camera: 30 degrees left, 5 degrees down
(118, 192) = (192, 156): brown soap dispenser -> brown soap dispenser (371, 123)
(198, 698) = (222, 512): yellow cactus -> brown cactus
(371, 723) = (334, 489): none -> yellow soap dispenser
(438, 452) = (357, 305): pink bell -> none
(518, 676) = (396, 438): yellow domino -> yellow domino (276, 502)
==
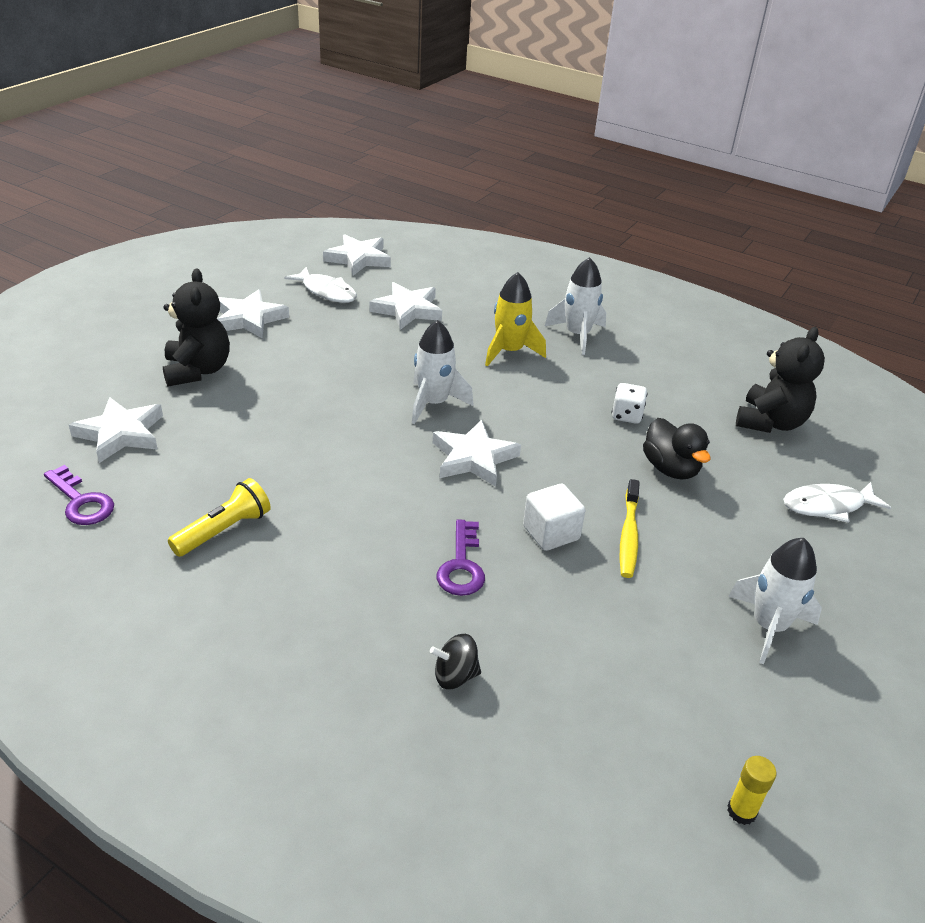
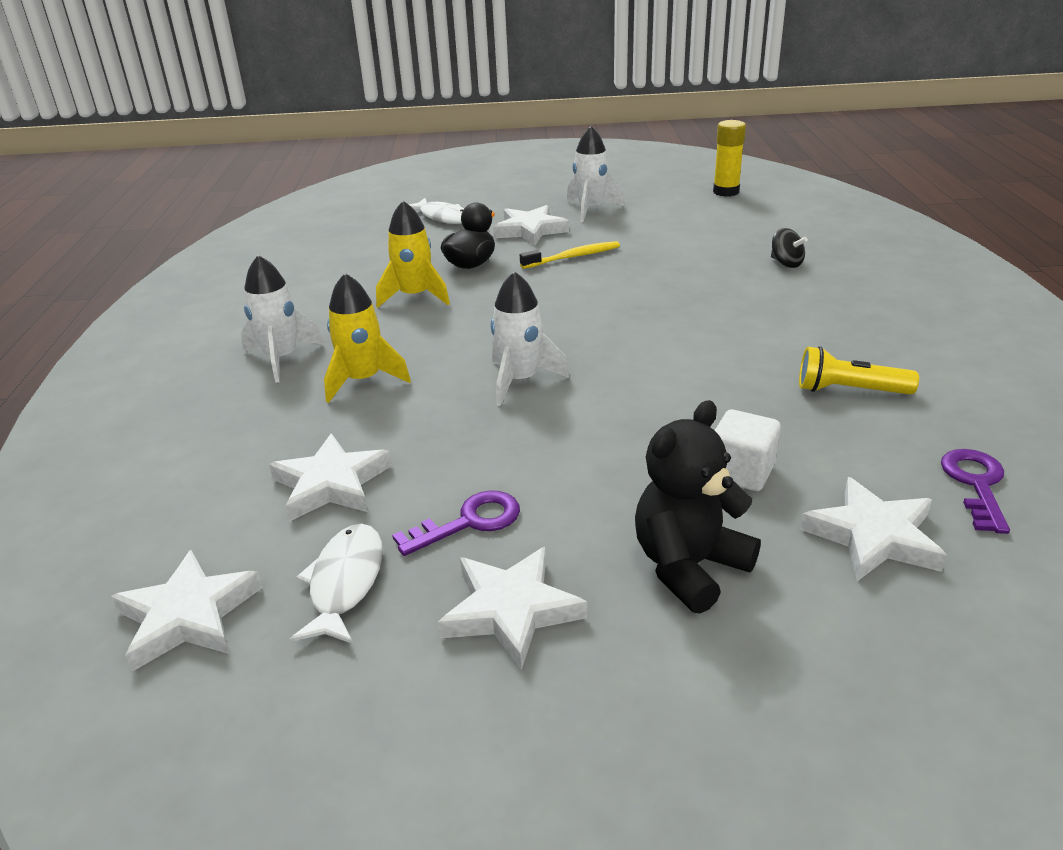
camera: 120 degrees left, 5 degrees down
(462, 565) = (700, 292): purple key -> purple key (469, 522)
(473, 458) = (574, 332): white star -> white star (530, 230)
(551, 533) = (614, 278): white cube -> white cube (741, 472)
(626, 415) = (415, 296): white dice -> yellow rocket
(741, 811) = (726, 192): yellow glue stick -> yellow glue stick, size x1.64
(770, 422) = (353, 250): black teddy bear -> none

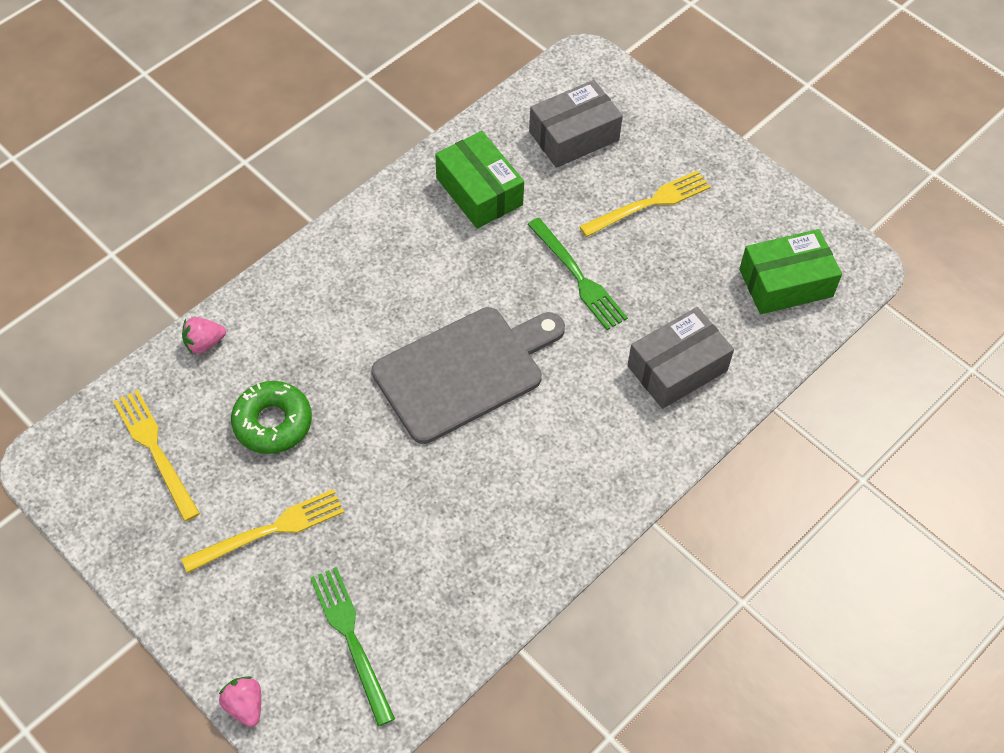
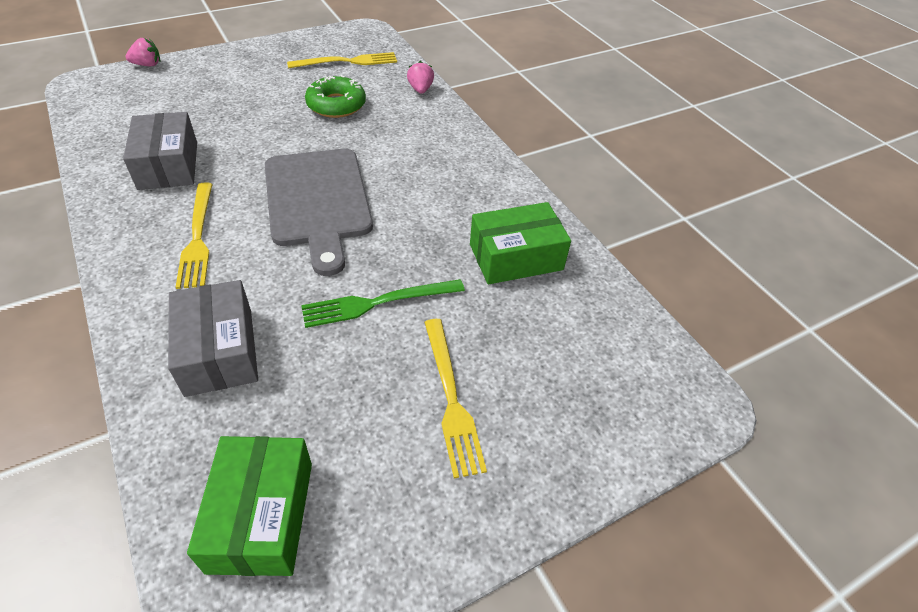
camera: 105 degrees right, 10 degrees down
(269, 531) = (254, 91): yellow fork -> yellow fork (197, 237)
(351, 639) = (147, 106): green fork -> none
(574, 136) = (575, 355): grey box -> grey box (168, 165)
==
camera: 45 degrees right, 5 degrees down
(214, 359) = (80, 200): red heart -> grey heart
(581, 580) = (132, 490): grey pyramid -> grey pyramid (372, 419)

YOUR ASSIGNMENT
Scan the material above for lines holding the string "grey" and copy those lines.

WRITTEN SOLUTION
(574, 136) = (575, 355): grey box -> grey box (168, 165)
(214, 359) = (80, 200): red heart -> grey heart
(581, 580) = (132, 490): grey pyramid -> grey pyramid (372, 419)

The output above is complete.